Would you transcribe the entries below word for word, omitting all images?

Scene images with change listings
:::::
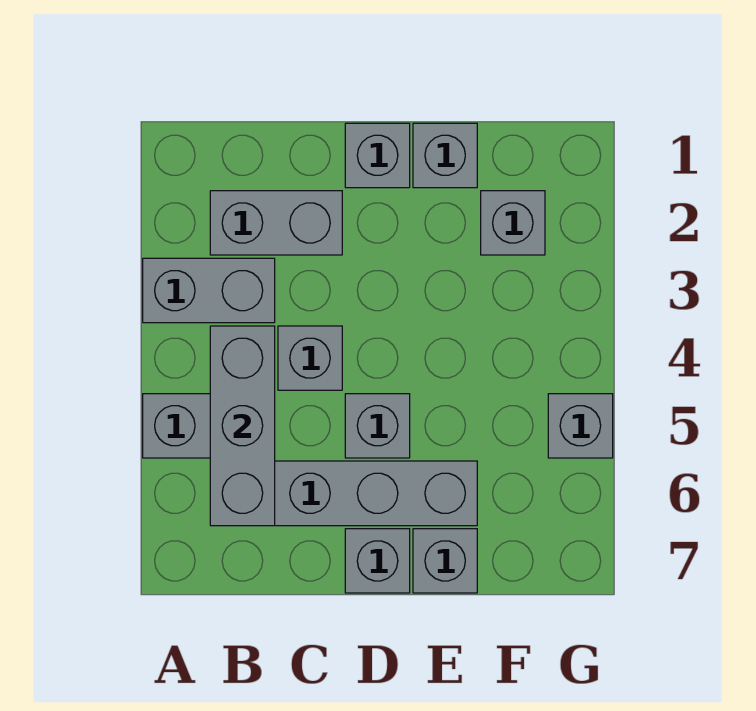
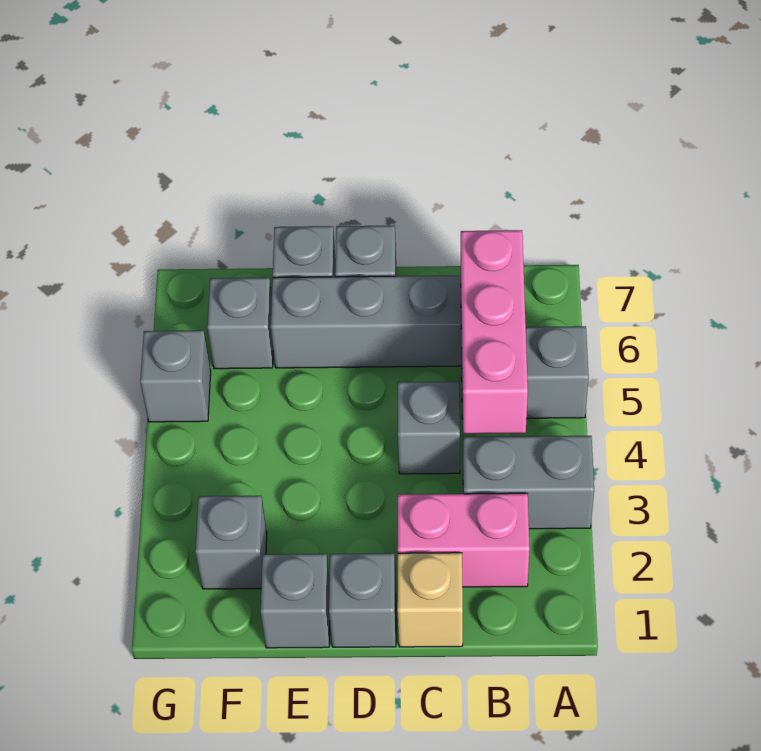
grey brick B2:C2 level 1 -> pink brick B2:C2 level 1
grey brick B4:B6 level 2 -> pink brick B4:B6 level 2
none -> tan brick C1 level 1
grey brick D5 level 1 -> grey brick F6 level 1

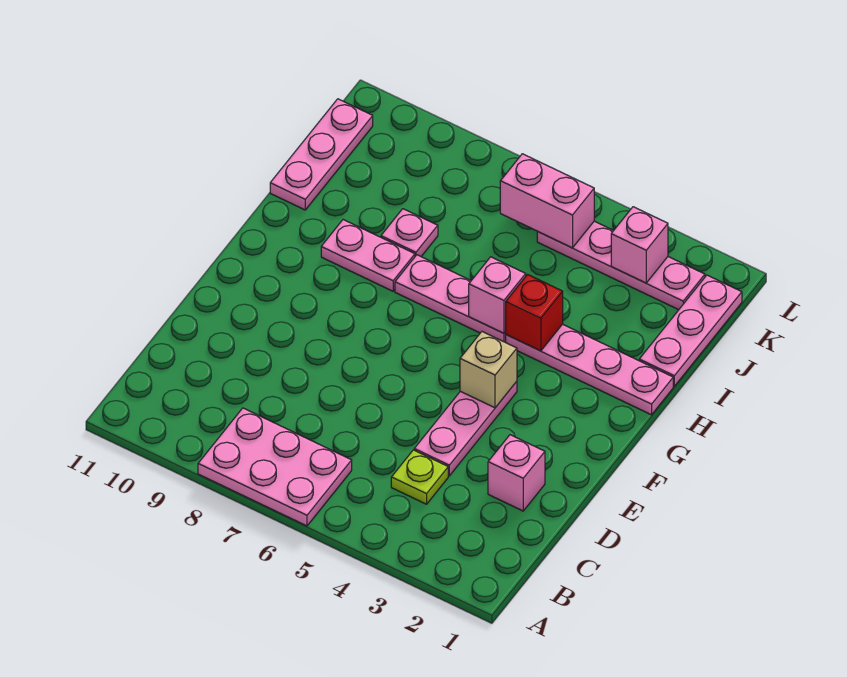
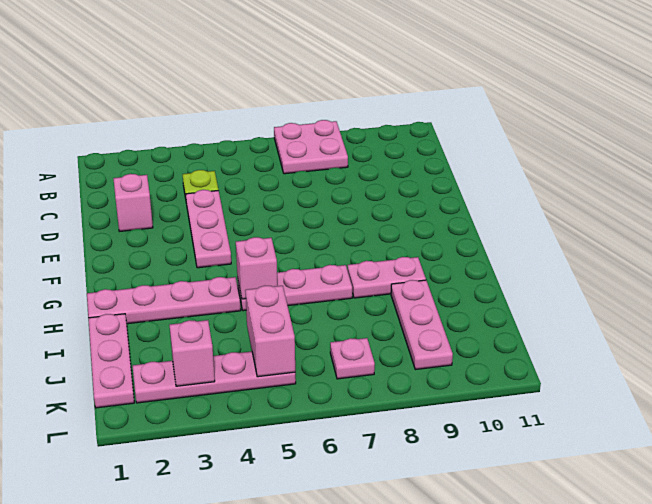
pink plate A6:B8 level 1 -> pink plate A7:B8 level 1
tan brick F4 level 2 -> none
red brick H4 level 2 -> none
pink plate I8 level 1 -> pink plate K7 level 1
pink plate I11:K11 level 1 -> pink plate I9:K9 level 1
pink brick K5:K6 level 2 -> pink brick J5:K5 level 2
:::::
Exercise solution.
grey brick B2:C2 level 1 -> pink brick B2:C2 level 1
grey brick B4:B6 level 2 -> pink brick B4:B6 level 2
none -> tan brick C1 level 1
grey brick D5 level 1 -> grey brick F6 level 1

pink plate A6:B8 level 1 -> pink plate A7:B8 level 1
tan brick F4 level 2 -> none
red brick H4 level 2 -> none
pink plate I8 level 1 -> pink plate K7 level 1
pink plate I11:K11 level 1 -> pink plate I9:K9 level 1
pink brick K5:K6 level 2 -> pink brick J5:K5 level 2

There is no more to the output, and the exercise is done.